**Data records:**
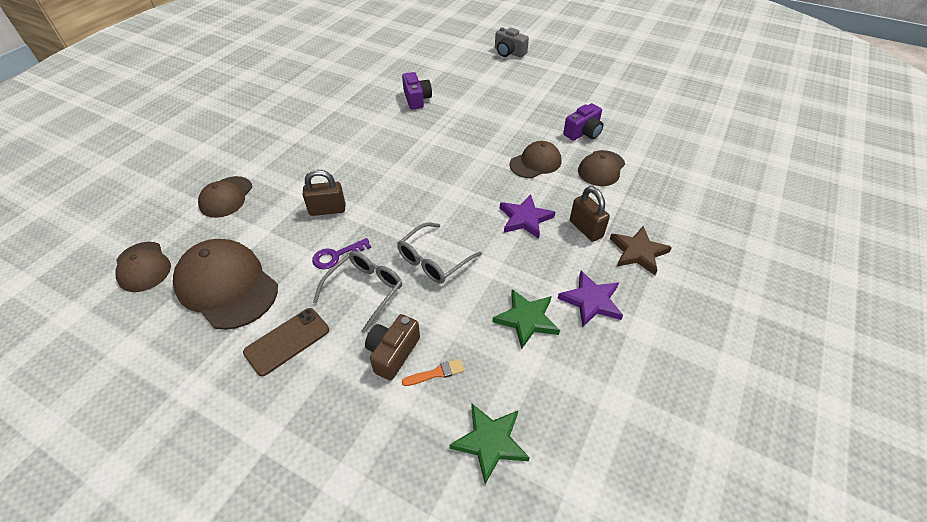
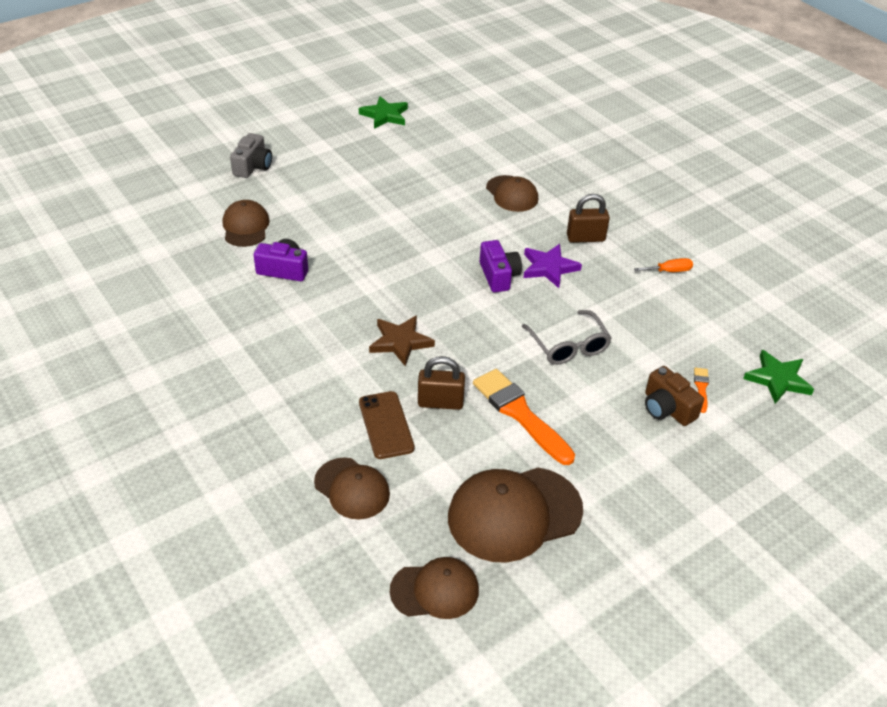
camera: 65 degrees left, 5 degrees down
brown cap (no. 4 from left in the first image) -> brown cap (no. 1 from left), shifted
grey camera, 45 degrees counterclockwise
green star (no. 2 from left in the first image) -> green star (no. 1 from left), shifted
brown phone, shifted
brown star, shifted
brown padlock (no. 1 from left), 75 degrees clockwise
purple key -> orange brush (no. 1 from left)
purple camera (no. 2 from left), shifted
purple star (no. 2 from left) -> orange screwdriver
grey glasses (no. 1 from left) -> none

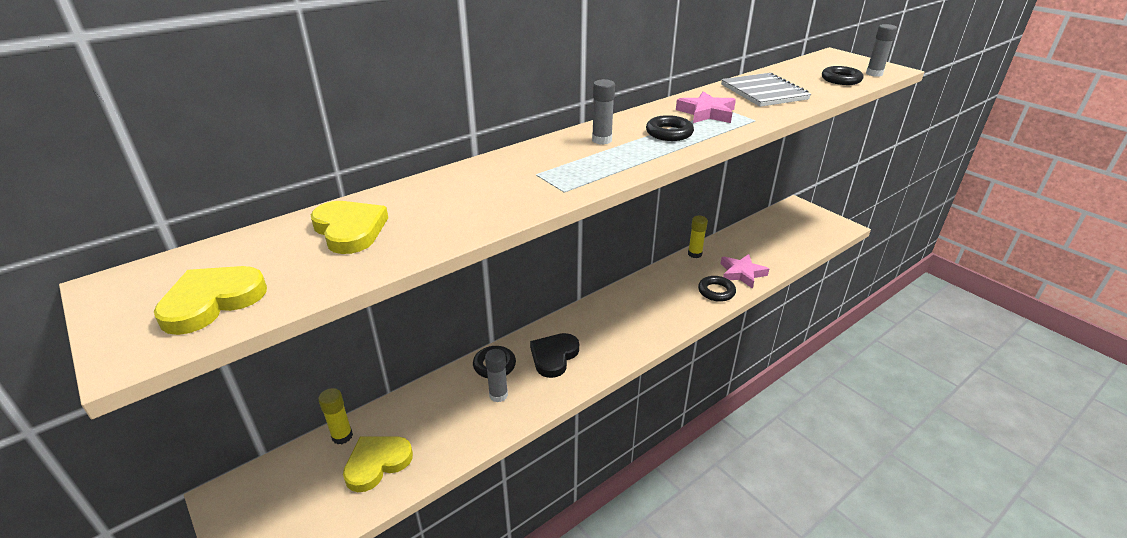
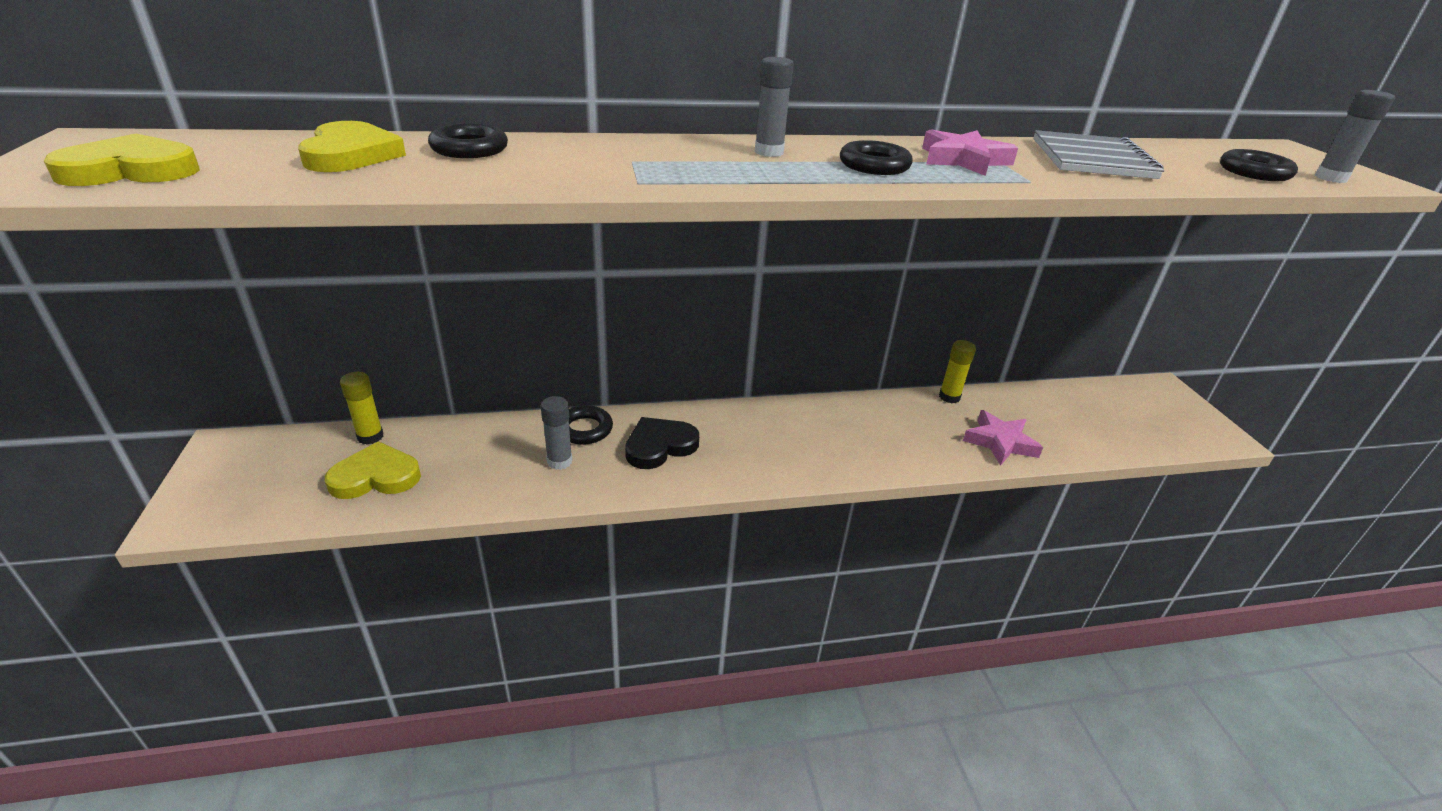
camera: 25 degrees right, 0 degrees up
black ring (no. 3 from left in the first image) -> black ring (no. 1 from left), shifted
...
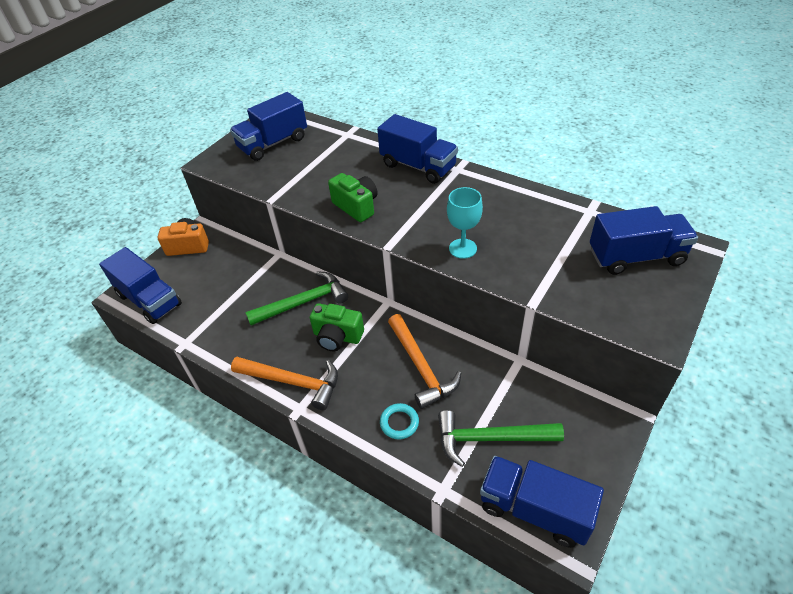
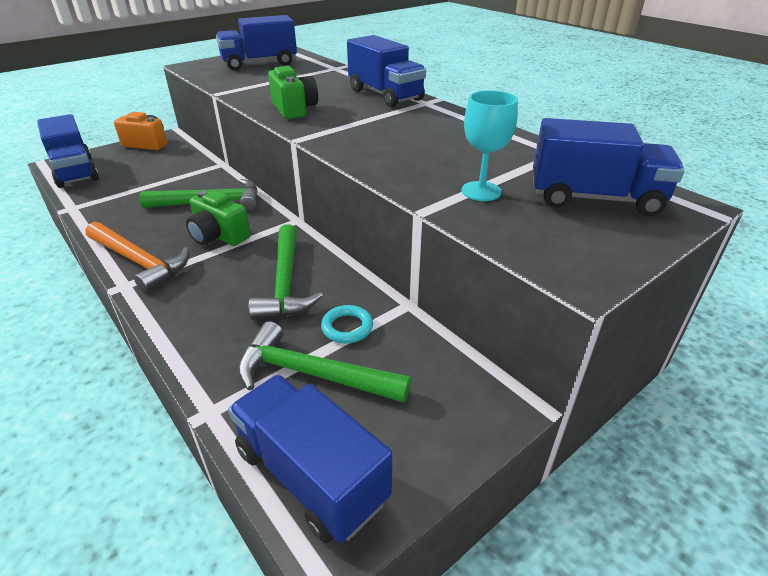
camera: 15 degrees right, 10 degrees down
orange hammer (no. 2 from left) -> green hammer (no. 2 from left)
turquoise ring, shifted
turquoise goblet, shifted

**Work order:** Read the entries and pick out all lines that include the word "purple".

**Response to the exercise:**
purple key -> orange brush (no. 1 from left)
purple camera (no. 2 from left), shifted
purple star (no. 2 from left) -> orange screwdriver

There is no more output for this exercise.